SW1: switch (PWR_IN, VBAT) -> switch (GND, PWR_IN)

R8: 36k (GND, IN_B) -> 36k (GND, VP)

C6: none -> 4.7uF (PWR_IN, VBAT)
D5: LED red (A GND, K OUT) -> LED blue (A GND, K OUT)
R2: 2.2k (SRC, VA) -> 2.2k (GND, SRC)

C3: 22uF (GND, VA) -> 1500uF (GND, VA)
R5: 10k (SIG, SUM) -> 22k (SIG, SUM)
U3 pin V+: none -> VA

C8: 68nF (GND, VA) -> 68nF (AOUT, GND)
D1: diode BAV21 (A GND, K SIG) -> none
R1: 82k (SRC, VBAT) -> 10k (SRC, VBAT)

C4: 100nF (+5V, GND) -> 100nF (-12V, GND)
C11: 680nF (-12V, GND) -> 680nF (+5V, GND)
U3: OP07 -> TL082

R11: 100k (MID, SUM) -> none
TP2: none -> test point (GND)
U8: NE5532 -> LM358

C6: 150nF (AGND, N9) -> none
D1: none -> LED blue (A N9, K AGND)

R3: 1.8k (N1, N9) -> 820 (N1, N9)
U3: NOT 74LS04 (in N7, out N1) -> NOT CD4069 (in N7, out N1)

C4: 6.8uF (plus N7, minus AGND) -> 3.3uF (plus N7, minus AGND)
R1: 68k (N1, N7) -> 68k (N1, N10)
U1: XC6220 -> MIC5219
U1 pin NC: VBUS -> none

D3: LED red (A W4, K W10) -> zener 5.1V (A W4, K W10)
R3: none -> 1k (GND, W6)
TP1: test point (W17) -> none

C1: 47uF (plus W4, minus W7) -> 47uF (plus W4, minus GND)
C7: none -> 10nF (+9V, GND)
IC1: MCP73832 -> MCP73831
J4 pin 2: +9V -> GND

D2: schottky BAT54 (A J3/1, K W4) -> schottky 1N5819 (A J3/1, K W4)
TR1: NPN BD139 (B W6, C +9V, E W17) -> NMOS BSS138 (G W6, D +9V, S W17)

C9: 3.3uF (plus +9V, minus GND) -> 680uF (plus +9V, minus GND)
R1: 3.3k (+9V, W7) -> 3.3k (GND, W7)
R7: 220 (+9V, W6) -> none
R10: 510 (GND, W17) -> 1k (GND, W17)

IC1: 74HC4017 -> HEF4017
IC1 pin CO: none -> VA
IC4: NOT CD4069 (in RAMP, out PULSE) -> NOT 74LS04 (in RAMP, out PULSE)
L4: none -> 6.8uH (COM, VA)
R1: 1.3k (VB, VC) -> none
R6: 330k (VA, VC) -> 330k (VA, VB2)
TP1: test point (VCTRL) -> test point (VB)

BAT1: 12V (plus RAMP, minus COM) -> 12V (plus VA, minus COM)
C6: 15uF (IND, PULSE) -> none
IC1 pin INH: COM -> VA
■ ■ ■ ■ ■ ■ ■
▸ **Work to complete**:
Please return only the lines above, starting at the line that has "C11: 680nF (-12V, GND) -> 680nF (+5V, GND)" and ending at the line that has "C4: 6.8uF (plus", keeping both and leaving each one unchanged.

▸ **Expected output**:
C11: 680nF (-12V, GND) -> 680nF (+5V, GND)
U3: OP07 -> TL082

R11: 100k (MID, SUM) -> none
TP2: none -> test point (GND)
U8: NE5532 -> LM358

C6: 150nF (AGND, N9) -> none
D1: none -> LED blue (A N9, K AGND)

R3: 1.8k (N1, N9) -> 820 (N1, N9)
U3: NOT 74LS04 (in N7, out N1) -> NOT CD4069 (in N7, out N1)

C4: 6.8uF (plus N7, minus AGND) -> 3.3uF (plus N7, minus AGND)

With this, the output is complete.